◆ EXERCISE REQUIREMENTS
Reproduce the listing below from the line with "brown ring: 2 -> 3" to the line with "white teddy bear: 9 -> 7", both lines included, character for character, minus any pictures.

━━━━━ INPUT MATERIAL

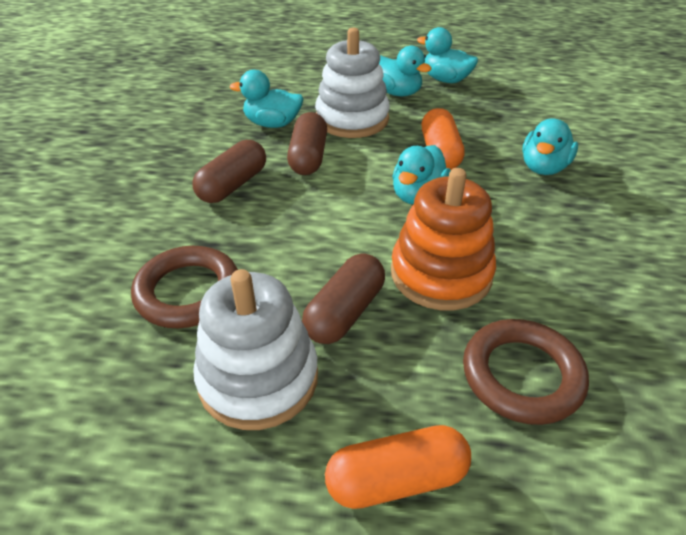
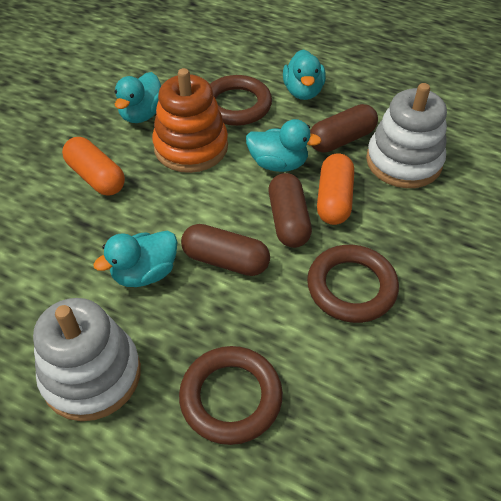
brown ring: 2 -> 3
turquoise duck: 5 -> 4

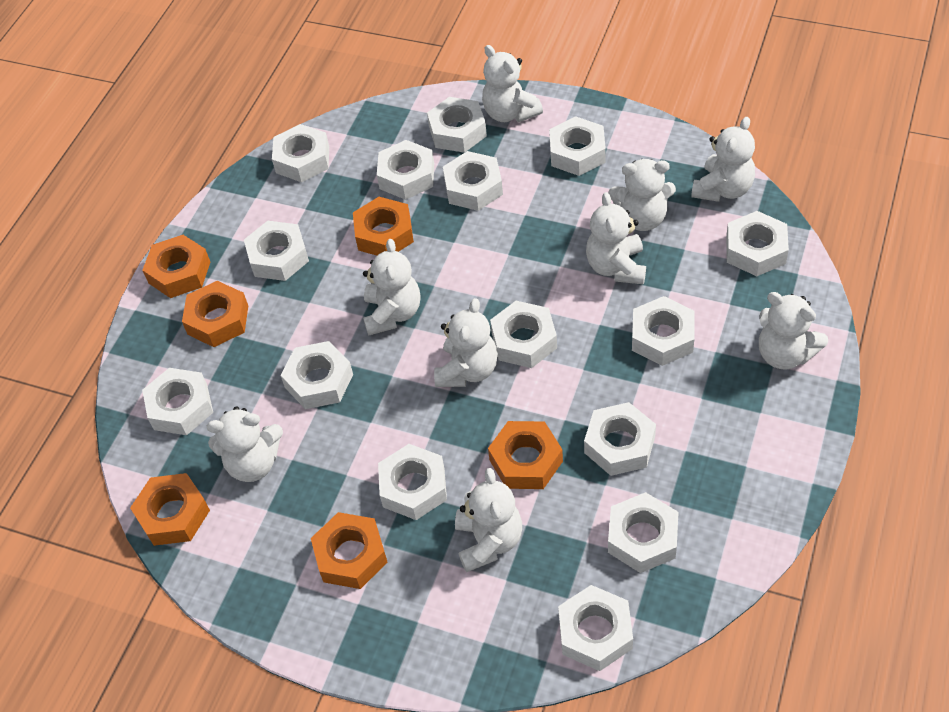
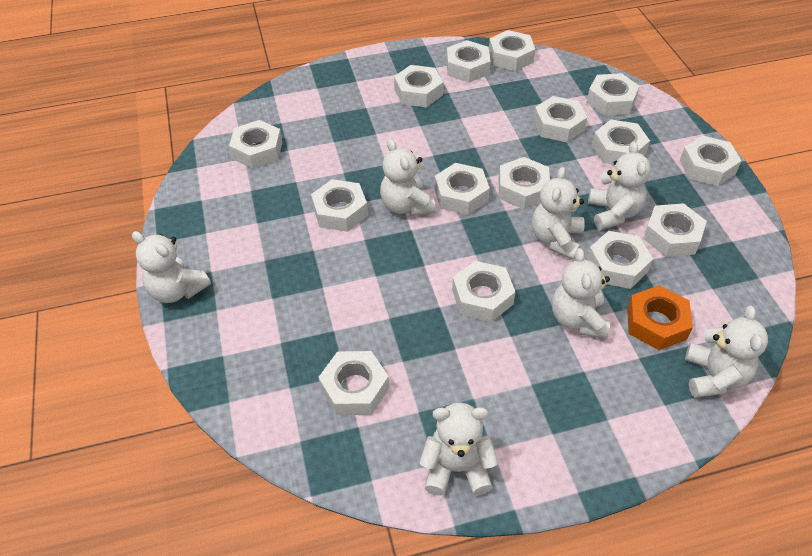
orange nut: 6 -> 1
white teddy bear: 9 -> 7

━━━━━━━━━━
━━━━━ INPUT MATERIAL

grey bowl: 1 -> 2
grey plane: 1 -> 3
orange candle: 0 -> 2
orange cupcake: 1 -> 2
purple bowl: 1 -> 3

━━━━━━━━━━
━━━━━ INPUT MATERIAL

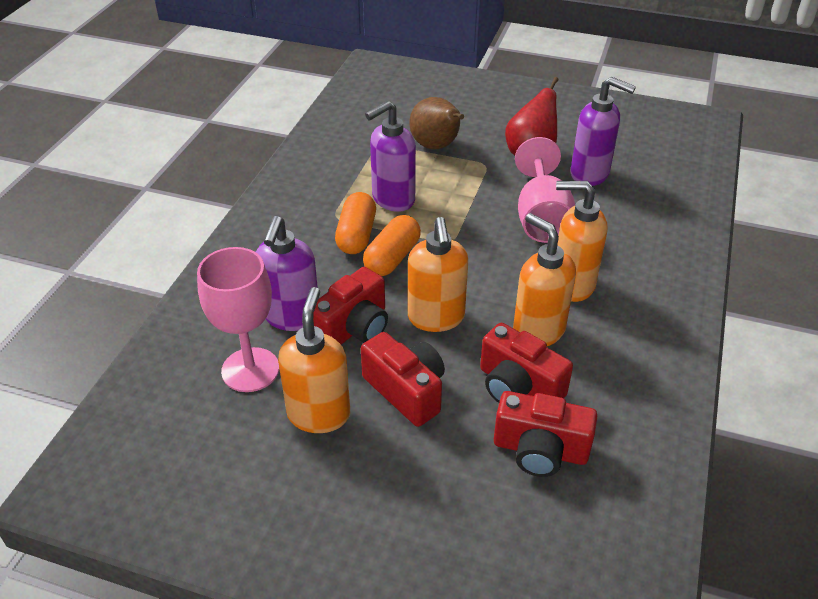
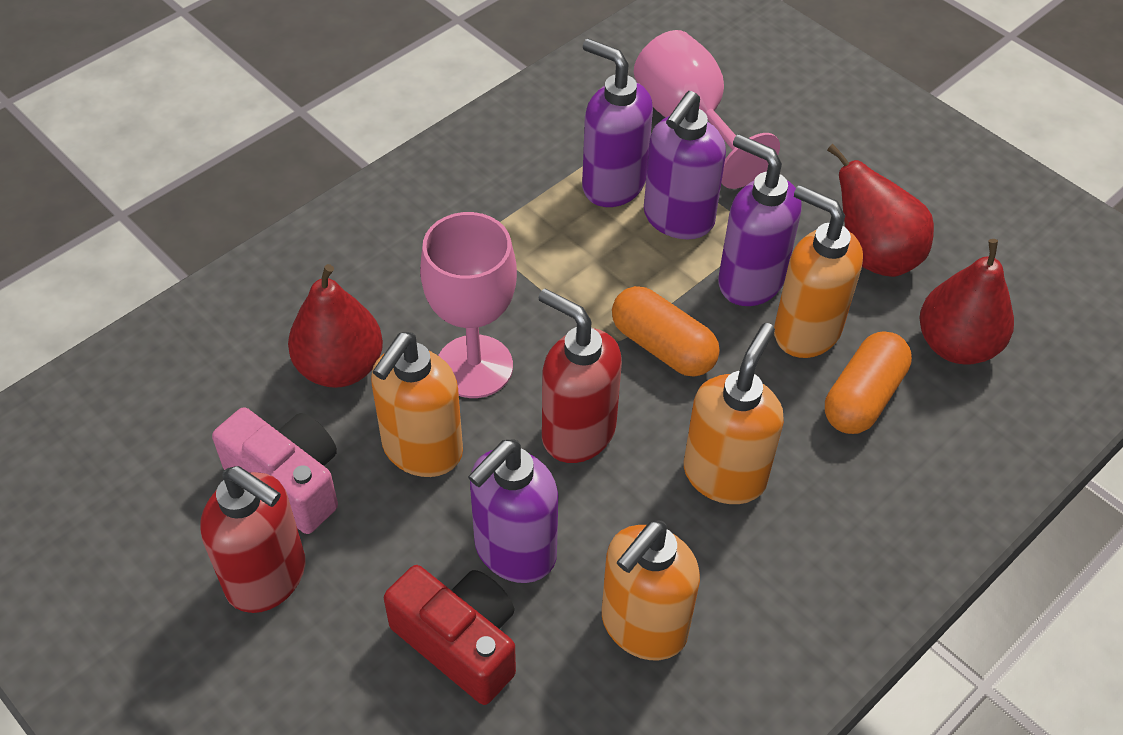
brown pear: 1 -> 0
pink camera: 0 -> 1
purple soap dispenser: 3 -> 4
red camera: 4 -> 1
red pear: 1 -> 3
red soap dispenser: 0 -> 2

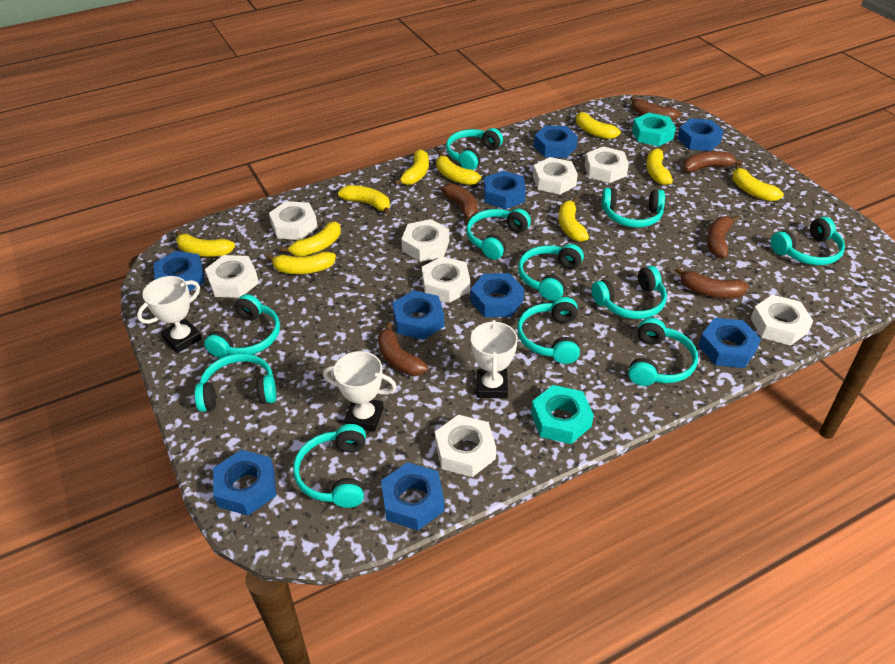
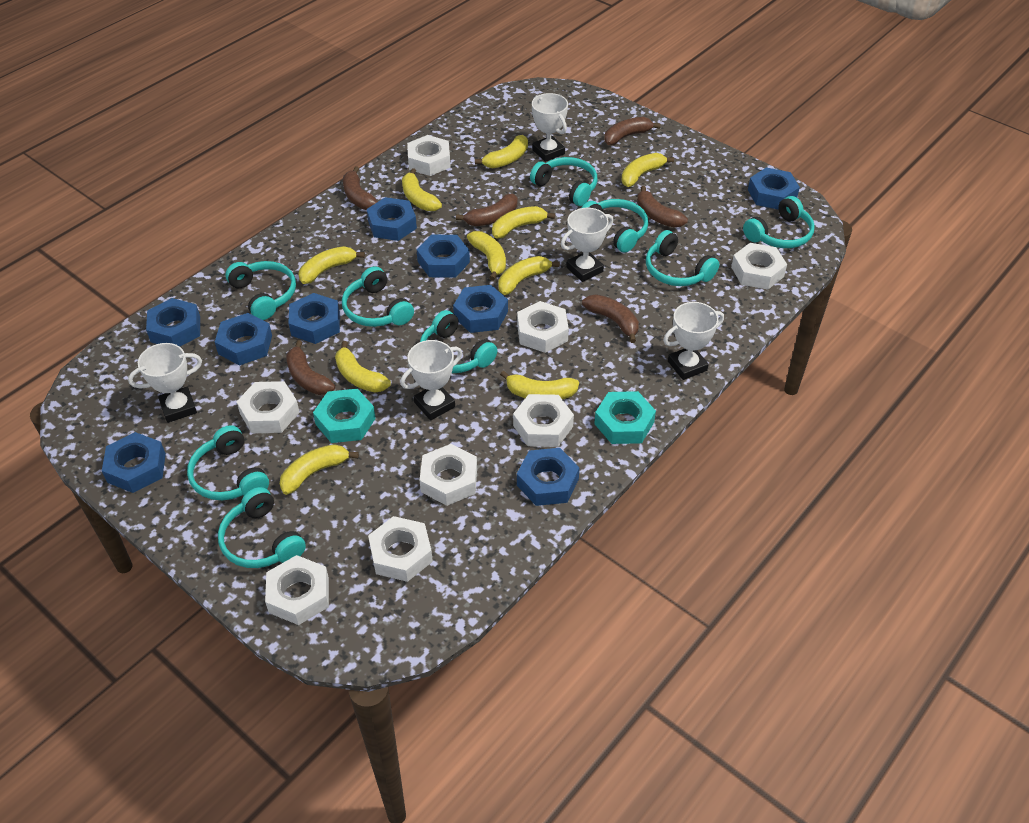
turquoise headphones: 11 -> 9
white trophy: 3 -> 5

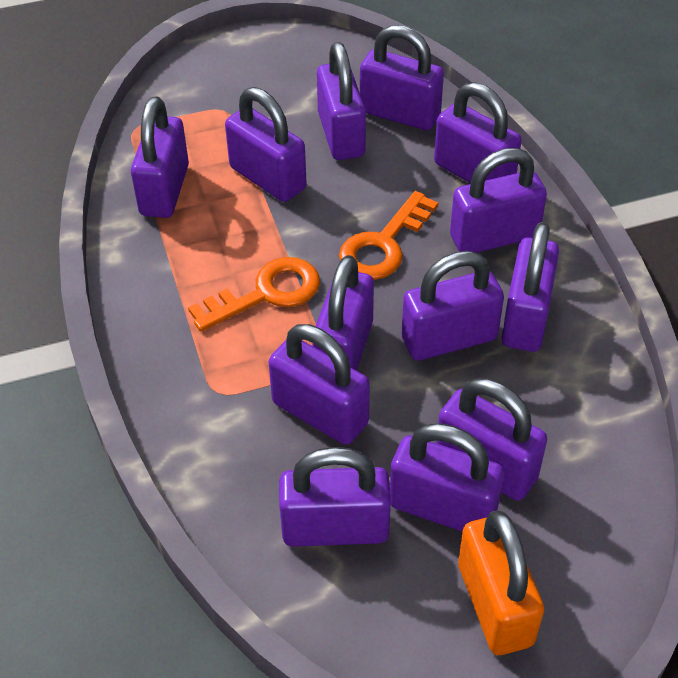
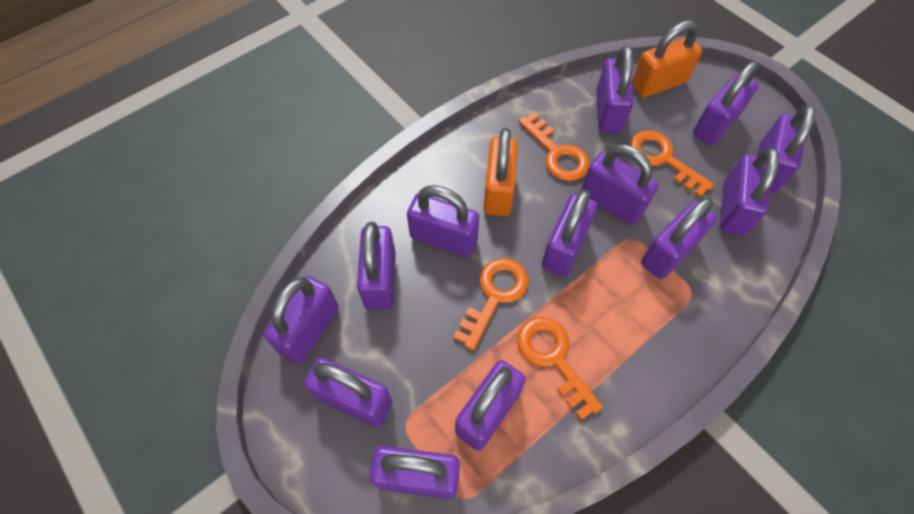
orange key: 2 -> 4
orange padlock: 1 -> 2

━━━━━━━━━━

◆ ANSWER BOX
brown ring: 2 -> 3
turquoise duck: 5 -> 4

orange nut: 6 -> 1
white teddy bear: 9 -> 7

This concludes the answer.